(Dataset items)
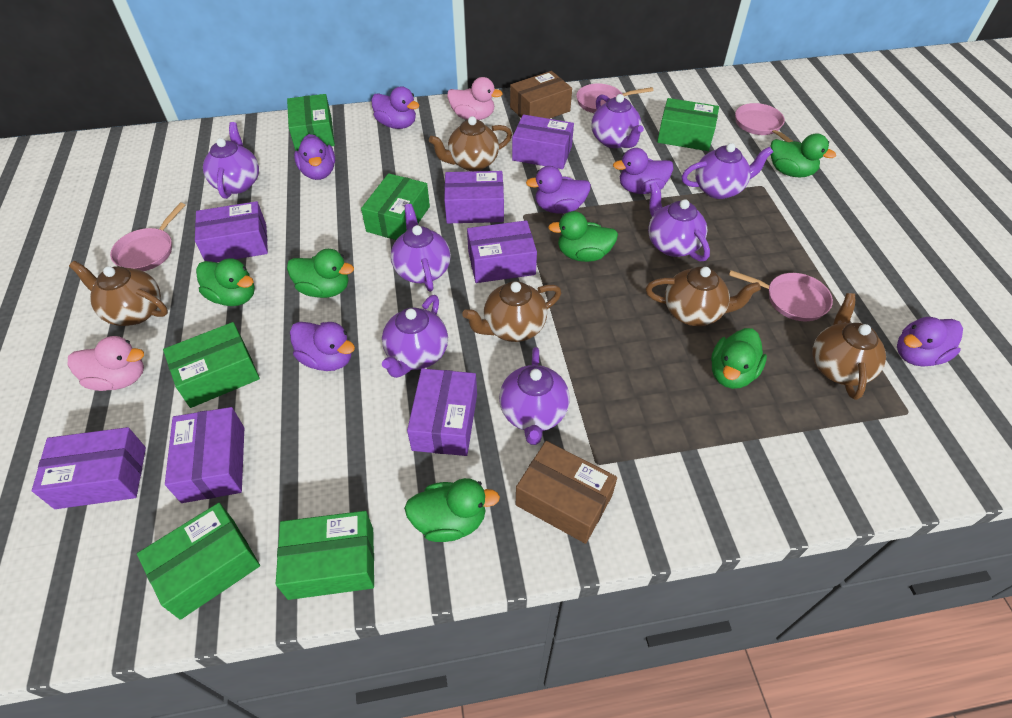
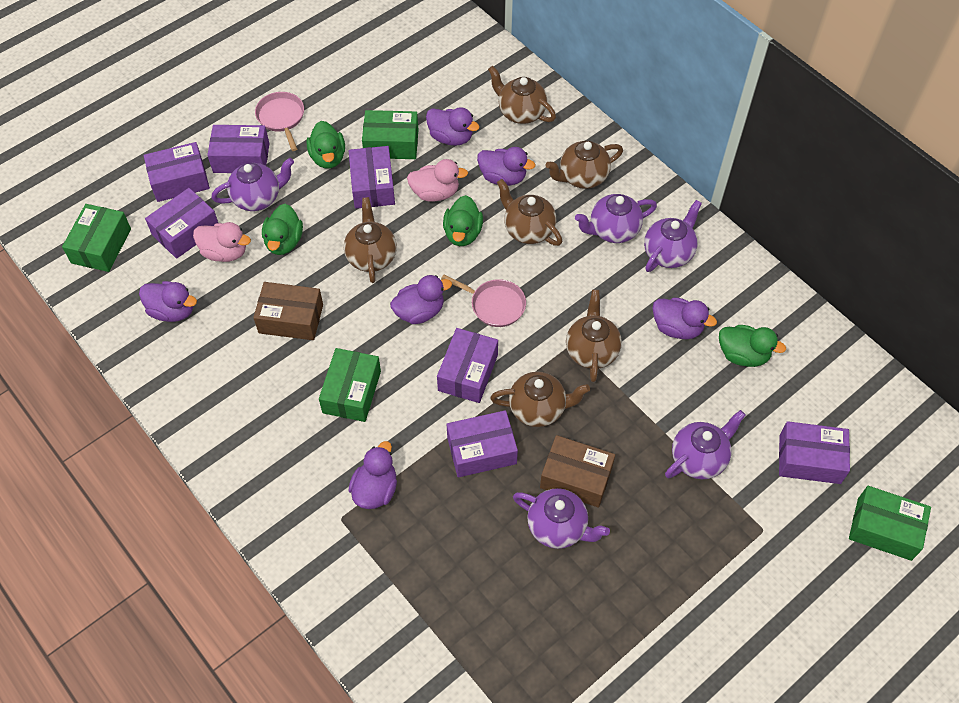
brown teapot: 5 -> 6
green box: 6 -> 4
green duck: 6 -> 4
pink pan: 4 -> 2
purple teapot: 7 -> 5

■ Assignment
An exact copy of the entries above is needed, with the pictures removed.

■ Finished exercise
brown teapot: 5 -> 6
green box: 6 -> 4
green duck: 6 -> 4
pink pan: 4 -> 2
purple teapot: 7 -> 5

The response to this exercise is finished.